- DESCRIPTION OF THE TASK
State the count of lines below featuring the word "VBAT", and write nothing further.

- DATA FOR THIS EXERCISE

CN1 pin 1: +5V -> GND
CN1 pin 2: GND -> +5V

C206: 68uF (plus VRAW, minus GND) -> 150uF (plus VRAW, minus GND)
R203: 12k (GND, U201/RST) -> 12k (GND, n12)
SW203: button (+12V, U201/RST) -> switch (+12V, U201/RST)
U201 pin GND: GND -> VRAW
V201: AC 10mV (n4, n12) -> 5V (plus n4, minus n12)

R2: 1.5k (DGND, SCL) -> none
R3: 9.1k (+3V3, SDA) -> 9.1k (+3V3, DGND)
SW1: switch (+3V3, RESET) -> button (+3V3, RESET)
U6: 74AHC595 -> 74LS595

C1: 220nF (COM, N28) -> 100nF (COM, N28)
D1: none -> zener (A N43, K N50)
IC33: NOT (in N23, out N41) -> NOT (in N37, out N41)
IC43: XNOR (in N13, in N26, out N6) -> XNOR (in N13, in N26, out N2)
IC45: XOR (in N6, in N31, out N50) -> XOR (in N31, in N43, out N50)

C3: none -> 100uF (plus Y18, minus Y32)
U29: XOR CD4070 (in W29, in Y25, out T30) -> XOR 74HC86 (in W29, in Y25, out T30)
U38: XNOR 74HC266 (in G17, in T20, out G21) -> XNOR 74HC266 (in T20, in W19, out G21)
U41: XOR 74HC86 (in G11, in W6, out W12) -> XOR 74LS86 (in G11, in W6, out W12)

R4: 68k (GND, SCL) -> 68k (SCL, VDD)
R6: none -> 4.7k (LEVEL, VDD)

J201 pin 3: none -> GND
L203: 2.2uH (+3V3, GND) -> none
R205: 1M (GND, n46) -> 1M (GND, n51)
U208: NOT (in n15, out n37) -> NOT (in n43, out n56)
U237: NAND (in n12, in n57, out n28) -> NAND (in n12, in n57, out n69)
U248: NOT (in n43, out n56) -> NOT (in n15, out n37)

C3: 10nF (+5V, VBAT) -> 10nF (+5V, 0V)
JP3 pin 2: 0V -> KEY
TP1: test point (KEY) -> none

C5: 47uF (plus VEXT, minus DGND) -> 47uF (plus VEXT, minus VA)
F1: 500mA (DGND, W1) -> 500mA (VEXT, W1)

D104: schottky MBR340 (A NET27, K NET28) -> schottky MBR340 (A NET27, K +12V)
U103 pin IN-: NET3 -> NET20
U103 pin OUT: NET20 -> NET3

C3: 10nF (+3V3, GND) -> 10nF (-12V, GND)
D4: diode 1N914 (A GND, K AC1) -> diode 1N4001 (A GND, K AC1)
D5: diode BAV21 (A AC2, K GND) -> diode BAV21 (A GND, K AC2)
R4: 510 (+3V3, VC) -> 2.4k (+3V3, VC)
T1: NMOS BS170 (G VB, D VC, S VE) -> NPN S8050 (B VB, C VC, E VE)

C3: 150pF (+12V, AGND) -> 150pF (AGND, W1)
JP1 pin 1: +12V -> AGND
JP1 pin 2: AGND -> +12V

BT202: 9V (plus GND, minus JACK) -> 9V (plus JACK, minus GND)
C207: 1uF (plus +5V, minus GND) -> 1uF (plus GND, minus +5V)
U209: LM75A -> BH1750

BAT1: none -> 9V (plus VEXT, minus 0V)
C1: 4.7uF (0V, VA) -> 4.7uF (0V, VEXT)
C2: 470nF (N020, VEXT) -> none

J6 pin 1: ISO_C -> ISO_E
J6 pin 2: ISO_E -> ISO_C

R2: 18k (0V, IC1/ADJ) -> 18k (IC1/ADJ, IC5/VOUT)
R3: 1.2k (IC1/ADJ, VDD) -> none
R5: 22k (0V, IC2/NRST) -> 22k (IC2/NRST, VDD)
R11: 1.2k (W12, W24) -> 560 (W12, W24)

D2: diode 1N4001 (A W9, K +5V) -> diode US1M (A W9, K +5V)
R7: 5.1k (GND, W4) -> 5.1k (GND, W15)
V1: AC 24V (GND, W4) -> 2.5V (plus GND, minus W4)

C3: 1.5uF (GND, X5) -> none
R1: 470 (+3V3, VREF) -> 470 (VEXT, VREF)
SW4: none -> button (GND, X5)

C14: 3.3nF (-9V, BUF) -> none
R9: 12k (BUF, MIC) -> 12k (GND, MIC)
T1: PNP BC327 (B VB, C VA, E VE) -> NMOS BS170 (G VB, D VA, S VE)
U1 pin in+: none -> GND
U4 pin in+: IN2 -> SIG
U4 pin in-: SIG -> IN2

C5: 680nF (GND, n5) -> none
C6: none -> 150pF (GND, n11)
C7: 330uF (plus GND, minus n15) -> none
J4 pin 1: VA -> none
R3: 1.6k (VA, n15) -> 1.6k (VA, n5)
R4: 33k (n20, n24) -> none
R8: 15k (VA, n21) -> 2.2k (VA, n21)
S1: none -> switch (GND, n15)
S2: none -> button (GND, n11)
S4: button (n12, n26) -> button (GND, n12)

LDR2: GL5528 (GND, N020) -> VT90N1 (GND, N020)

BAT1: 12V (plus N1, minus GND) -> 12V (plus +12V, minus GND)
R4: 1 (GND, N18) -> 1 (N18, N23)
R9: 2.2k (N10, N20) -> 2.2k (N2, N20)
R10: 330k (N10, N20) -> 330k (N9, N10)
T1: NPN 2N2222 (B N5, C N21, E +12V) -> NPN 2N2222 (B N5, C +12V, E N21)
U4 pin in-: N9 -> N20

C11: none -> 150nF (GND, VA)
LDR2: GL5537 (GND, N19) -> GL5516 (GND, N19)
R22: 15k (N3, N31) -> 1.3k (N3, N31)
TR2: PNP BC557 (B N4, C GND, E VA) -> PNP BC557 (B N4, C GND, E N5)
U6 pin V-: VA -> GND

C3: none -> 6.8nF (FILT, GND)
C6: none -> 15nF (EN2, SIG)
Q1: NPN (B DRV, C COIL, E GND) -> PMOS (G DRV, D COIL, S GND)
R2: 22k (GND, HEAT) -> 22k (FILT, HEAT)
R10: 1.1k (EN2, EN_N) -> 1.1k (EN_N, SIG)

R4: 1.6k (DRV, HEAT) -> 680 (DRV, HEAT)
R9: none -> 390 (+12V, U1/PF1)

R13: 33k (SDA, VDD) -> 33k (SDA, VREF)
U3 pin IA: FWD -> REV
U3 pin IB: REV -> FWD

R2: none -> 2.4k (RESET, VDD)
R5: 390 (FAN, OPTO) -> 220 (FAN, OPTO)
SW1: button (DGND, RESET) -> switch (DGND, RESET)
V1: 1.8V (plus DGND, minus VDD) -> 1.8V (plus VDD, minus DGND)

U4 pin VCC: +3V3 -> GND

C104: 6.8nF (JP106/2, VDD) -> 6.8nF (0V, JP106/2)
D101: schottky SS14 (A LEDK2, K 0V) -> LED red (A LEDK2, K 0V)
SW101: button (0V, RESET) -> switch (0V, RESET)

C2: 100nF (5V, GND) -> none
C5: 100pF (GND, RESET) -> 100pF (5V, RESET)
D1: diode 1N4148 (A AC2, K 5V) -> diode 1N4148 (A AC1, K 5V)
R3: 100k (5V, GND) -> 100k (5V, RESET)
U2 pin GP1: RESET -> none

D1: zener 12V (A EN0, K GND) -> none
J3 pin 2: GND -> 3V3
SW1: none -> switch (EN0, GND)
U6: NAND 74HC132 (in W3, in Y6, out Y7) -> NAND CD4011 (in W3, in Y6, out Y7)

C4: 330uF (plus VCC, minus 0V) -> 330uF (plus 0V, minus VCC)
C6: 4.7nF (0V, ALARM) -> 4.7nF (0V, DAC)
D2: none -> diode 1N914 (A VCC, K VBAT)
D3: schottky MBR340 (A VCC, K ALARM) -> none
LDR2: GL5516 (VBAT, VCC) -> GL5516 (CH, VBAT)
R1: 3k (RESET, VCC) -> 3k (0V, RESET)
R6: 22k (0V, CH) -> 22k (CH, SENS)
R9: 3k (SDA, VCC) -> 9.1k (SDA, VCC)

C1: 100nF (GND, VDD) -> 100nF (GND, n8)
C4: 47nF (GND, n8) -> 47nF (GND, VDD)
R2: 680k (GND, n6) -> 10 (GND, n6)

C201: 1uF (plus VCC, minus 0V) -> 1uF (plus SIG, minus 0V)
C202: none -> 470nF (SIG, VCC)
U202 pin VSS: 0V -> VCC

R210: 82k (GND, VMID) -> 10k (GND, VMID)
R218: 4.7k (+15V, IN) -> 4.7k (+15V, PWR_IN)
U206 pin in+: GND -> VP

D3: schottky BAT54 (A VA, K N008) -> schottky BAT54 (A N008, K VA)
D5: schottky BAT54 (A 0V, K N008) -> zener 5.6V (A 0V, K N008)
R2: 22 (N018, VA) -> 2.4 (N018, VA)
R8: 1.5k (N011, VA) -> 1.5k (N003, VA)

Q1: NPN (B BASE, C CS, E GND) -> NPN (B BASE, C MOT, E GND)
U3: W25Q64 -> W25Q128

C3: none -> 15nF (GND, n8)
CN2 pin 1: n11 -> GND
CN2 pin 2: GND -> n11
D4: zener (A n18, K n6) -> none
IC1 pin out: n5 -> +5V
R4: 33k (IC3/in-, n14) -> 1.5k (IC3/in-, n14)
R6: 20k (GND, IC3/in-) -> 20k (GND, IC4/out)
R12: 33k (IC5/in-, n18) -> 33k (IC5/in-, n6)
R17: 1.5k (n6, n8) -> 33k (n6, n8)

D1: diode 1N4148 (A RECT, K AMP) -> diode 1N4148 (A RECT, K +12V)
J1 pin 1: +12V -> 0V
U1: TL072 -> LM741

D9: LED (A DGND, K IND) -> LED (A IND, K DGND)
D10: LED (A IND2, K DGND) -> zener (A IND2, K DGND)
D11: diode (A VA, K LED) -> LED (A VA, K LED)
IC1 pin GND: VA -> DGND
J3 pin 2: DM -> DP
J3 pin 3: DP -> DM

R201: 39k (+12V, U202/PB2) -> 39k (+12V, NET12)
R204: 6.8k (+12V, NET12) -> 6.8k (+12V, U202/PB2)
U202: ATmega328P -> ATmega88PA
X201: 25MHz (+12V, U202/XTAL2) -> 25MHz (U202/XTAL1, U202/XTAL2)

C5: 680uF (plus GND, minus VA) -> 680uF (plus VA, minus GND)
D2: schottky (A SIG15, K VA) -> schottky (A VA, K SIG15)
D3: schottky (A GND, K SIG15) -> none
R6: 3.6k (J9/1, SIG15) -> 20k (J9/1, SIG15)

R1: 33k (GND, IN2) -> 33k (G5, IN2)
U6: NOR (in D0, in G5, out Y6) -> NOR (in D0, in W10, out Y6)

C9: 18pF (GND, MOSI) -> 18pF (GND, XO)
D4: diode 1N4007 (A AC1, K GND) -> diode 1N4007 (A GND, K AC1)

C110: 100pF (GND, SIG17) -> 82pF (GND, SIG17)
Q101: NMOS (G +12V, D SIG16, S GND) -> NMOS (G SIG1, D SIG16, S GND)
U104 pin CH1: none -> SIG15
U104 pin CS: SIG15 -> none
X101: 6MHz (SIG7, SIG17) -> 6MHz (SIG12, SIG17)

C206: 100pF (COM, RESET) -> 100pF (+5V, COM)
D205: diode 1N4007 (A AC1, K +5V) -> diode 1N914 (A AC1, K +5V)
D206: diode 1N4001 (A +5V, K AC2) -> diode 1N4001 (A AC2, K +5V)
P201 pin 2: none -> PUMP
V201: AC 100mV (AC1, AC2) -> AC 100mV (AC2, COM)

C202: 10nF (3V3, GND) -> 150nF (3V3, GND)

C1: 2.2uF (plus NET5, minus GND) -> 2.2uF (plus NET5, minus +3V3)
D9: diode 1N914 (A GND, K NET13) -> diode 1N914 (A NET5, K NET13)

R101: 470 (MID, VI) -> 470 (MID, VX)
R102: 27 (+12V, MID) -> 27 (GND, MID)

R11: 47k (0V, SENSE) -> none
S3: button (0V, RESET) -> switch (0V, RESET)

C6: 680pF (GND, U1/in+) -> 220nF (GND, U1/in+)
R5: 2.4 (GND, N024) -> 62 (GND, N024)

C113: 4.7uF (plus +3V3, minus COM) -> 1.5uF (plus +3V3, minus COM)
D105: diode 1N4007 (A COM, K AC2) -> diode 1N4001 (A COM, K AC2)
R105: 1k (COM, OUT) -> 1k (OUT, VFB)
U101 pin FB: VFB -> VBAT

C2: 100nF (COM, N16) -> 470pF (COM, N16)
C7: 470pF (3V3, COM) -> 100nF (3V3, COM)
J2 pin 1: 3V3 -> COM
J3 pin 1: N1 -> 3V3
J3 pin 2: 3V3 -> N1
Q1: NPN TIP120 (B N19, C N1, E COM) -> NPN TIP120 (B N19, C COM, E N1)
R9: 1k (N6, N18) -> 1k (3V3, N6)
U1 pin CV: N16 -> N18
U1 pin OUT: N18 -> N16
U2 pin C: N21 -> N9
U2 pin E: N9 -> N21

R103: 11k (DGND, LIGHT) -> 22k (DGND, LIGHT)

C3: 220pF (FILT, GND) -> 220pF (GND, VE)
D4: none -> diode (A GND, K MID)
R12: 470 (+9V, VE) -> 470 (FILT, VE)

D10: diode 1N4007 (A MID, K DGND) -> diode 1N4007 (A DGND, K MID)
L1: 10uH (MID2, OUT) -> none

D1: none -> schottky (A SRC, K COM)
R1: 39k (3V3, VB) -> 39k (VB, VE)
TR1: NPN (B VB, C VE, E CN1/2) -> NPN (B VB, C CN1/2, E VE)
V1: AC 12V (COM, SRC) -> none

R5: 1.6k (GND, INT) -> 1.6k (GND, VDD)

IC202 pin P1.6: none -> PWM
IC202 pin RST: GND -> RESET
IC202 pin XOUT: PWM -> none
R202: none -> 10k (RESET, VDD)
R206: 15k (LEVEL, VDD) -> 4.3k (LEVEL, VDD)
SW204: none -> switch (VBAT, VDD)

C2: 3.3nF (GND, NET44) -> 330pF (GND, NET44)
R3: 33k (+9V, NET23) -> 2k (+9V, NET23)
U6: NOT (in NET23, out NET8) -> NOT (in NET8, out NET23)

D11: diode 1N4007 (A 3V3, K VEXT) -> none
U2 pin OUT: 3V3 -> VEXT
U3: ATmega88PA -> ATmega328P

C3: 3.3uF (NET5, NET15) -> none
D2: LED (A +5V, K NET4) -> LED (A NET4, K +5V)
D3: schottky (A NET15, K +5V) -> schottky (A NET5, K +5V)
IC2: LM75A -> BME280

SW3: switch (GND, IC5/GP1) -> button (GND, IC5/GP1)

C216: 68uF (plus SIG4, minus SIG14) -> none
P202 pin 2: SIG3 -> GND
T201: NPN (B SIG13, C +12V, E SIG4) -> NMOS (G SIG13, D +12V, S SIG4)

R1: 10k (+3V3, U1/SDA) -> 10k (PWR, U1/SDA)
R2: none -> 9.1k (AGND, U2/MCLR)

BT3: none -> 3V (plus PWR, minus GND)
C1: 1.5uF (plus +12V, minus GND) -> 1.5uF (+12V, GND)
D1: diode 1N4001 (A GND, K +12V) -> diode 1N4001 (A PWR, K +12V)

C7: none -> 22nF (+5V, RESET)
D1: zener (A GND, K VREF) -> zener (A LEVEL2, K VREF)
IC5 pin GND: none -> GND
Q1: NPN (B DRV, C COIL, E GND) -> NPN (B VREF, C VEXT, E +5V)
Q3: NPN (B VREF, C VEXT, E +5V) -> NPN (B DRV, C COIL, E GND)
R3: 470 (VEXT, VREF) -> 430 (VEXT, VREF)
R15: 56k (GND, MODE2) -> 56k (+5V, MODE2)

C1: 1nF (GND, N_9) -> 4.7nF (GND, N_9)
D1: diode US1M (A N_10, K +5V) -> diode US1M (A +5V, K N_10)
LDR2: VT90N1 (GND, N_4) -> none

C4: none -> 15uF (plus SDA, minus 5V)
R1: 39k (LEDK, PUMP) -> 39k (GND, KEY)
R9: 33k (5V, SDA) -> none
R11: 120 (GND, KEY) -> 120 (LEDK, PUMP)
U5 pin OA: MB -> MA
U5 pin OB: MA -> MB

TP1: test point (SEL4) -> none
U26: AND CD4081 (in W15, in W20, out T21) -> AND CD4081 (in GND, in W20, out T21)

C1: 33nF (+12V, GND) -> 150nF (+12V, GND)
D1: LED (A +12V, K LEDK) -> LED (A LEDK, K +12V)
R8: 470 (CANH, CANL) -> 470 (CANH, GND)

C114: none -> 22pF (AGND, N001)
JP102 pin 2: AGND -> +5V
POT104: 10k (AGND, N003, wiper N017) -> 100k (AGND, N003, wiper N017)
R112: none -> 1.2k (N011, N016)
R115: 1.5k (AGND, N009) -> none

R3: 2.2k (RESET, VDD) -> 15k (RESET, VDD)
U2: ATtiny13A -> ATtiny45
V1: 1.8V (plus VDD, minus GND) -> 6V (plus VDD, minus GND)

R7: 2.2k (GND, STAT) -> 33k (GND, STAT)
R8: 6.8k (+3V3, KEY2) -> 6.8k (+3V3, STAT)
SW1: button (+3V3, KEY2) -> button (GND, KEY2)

- ANSWER SPACE
5